■ **EXERCISE**
Please set down every record exactly as it appears below.

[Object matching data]

──────────

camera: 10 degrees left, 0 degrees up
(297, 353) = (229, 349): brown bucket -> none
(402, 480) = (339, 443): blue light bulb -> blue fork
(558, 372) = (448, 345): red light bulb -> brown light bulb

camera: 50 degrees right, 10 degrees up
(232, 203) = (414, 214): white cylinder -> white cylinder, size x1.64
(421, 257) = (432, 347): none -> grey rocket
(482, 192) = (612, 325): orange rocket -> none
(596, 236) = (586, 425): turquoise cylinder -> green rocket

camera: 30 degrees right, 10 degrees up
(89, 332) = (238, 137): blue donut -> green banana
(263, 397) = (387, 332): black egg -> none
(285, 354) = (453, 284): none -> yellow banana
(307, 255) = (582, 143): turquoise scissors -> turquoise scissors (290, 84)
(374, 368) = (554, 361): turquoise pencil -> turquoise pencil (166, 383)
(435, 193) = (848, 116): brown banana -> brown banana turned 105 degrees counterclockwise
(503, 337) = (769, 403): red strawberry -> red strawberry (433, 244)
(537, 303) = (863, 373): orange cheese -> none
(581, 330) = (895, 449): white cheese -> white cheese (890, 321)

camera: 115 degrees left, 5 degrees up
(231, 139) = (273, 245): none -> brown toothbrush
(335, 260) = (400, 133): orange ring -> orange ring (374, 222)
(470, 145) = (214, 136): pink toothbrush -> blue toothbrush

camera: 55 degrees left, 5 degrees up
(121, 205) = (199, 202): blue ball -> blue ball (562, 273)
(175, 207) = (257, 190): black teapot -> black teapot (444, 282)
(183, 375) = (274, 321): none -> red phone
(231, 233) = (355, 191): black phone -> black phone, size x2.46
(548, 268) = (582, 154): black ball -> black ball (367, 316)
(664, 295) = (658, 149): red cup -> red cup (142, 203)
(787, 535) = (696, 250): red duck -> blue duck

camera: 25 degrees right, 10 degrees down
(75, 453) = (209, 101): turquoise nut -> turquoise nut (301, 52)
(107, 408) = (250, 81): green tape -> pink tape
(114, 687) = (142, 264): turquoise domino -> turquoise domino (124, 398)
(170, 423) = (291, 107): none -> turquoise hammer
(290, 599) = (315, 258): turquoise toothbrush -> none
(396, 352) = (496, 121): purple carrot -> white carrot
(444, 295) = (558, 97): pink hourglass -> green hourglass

──────────

■ **EXERCISE OUTPUT**
camera: 10 degrees left, 0 degrees up
(297, 353) = (229, 349): brown bucket -> none
(402, 480) = (339, 443): blue light bulb -> blue fork
(558, 372) = (448, 345): red light bulb -> brown light bulb

camera: 50 degrees right, 10 degrees up
(232, 203) = (414, 214): white cylinder -> white cylinder, size x1.64
(421, 257) = (432, 347): none -> grey rocket
(482, 192) = (612, 325): orange rocket -> none
(596, 236) = (586, 425): turquoise cylinder -> green rocket

camera: 30 degrees right, 10 degrees up
(89, 332) = (238, 137): blue donut -> green banana
(263, 397) = (387, 332): black egg -> none
(285, 354) = (453, 284): none -> yellow banana
(307, 255) = (582, 143): turquoise scissors -> turquoise scissors (290, 84)
(374, 368) = (554, 361): turquoise pencil -> turquoise pencil (166, 383)
(435, 193) = (848, 116): brown banana -> brown banana turned 105 degrees counterclockwise
(503, 337) = (769, 403): red strawberry -> red strawberry (433, 244)
(537, 303) = (863, 373): orange cheese -> none
(581, 330) = (895, 449): white cheese -> white cheese (890, 321)

camera: 115 degrees left, 5 degrees up
(231, 139) = (273, 245): none -> brown toothbrush
(335, 260) = (400, 133): orange ring -> orange ring (374, 222)
(470, 145) = (214, 136): pink toothbrush -> blue toothbrush

camera: 55 degrees left, 5 degrees up
(121, 205) = (199, 202): blue ball -> blue ball (562, 273)
(175, 207) = (257, 190): black teapot -> black teapot (444, 282)
(183, 375) = (274, 321): none -> red phone
(231, 233) = (355, 191): black phone -> black phone, size x2.46
(548, 268) = (582, 154): black ball -> black ball (367, 316)
(664, 295) = (658, 149): red cup -> red cup (142, 203)
(787, 535) = (696, 250): red duck -> blue duck

camera: 25 degrees right, 10 degrees down
(75, 453) = (209, 101): turquoise nut -> turquoise nut (301, 52)
(107, 408) = (250, 81): green tape -> pink tape
(114, 687) = (142, 264): turquoise domino -> turquoise domino (124, 398)
(170, 423) = (291, 107): none -> turquoise hammer
(290, 599) = (315, 258): turquoise toothbrush -> none
(396, 352) = (496, 121): purple carrot -> white carrot
(444, 295) = (558, 97): pink hourglass -> green hourglass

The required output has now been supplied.